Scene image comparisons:
══════
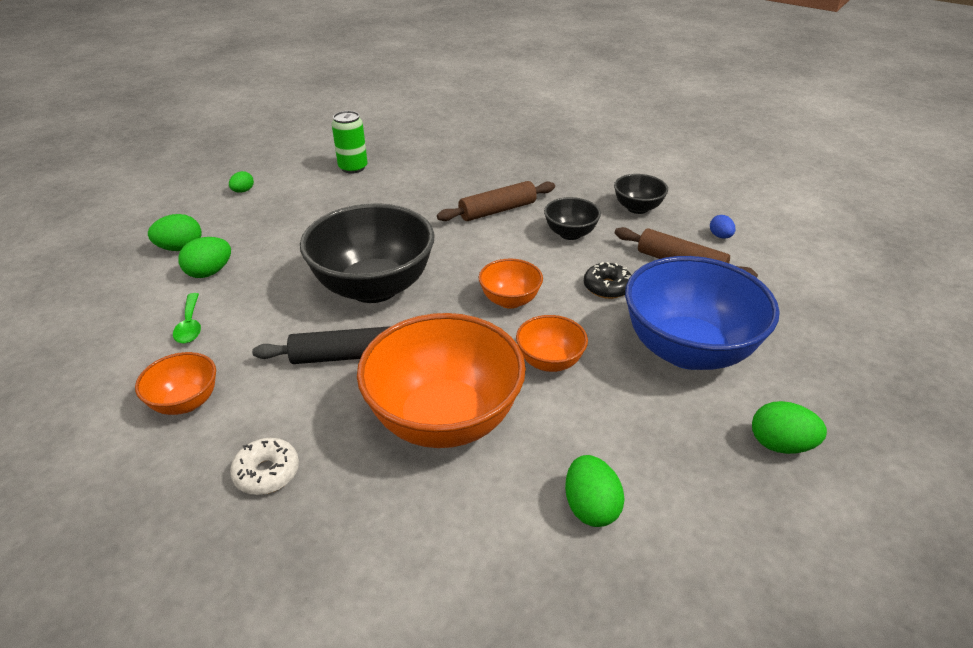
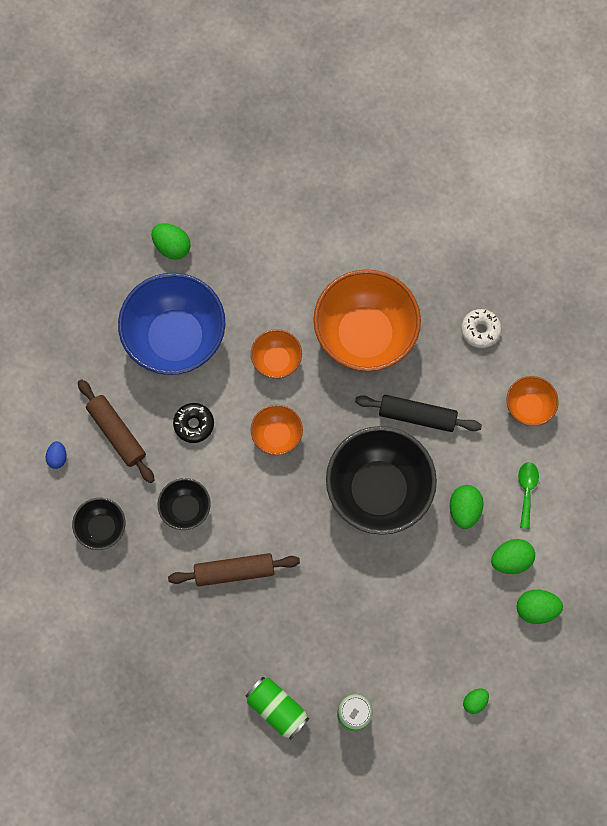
camera: 160 degrees left, 35 degrees up
green egg [565,455,625,527] -> green egg moved to [450,485,484,529]
none -> green can [246,677,309,740]

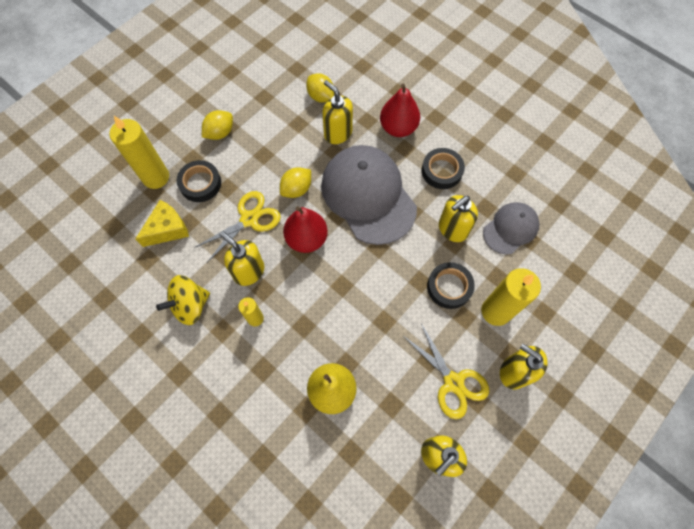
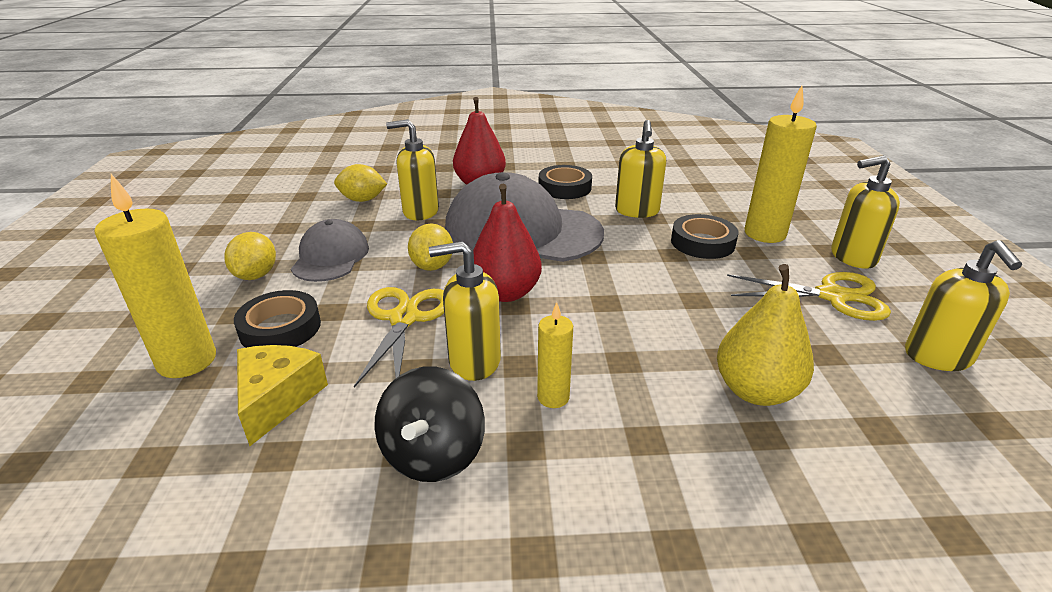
camera: 45 degrees left, 35 degrees down
yellow spinning top [156,275,210,325] -> black spinning top [375,367,485,482]
grey cap [483,202,540,255] -> grey cap moved to [291,219,369,282]

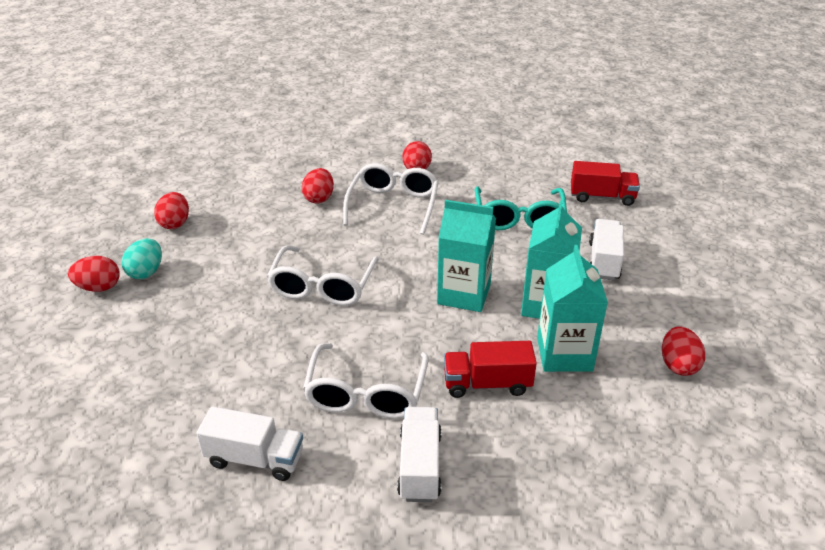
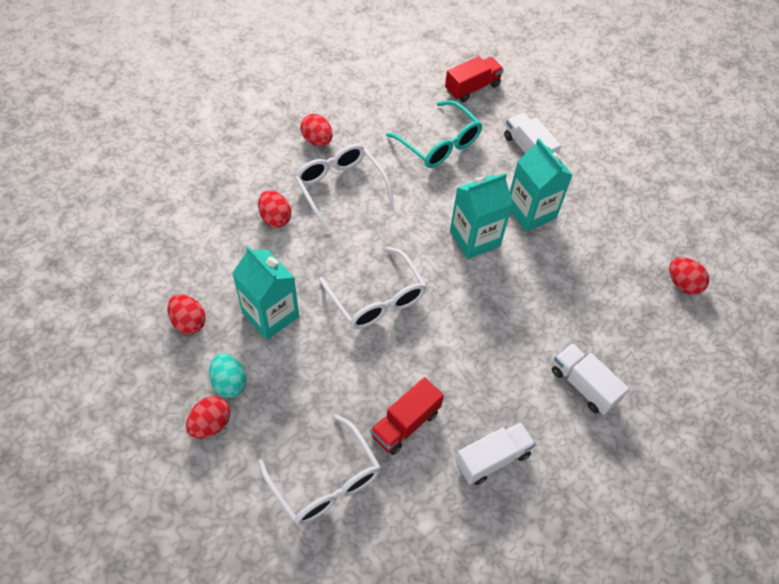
camera: 45 degrees left, 20 degrees up
white glasses [303,343,429,419] -> white glasses moved to [258,414,380,525]
red truck [444,341,537,398] -> red truck moved to [370,377,444,455]
turquoise carton [537,245,608,372] -> turquoise carton moved to [232,246,299,340]
red egg [662,326,705,376] -> red egg moved to [669,257,709,295]

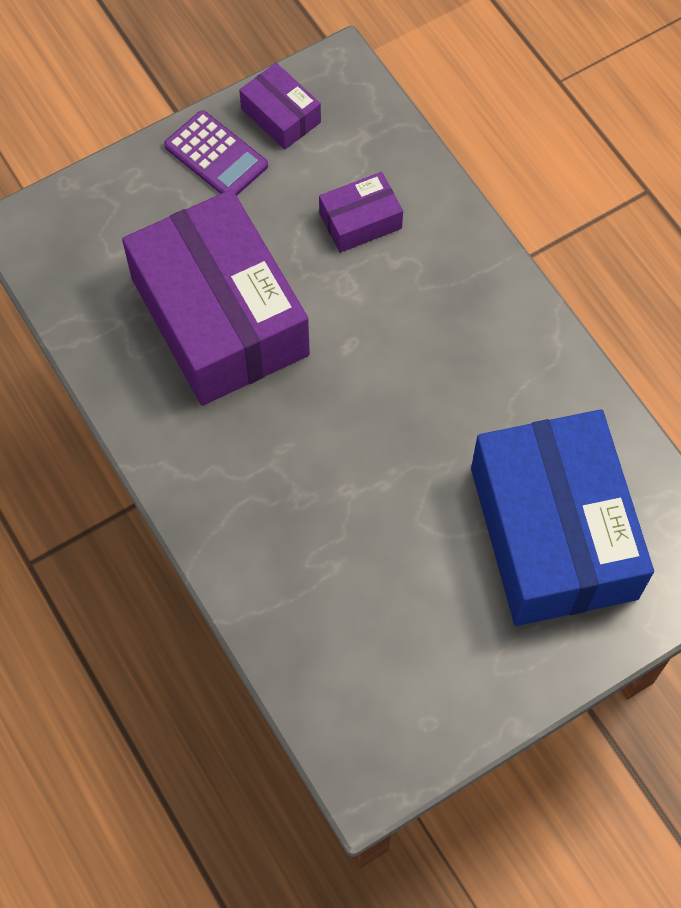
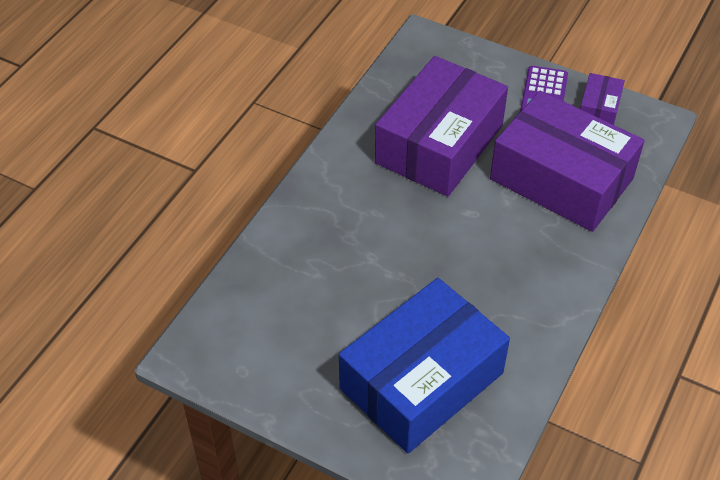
camera: 60 degrees right, 15 degrees down
purple box [319,172,403,253] -> purple box [490,91,644,232], size x2.31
══════
* **Work order**:
Leaving the pictures aside, copy exactly and only the lines from the one holding "camera: 45 degrees left, 20 degrees up" through the final line of the data, both ends kept.

* **Completed task**:
camera: 45 degrees left, 20 degrees up
white glasses [303,343,429,419] -> white glasses moved to [258,414,380,525]
red truck [444,341,537,398] -> red truck moved to [370,377,444,455]
turquoise carton [537,245,608,372] -> turquoise carton moved to [232,246,299,340]
red egg [662,326,705,376] -> red egg moved to [669,257,709,295]

camera: 60 degrees right, 15 degrees down
purple box [319,172,403,253] -> purple box [490,91,644,232], size x2.31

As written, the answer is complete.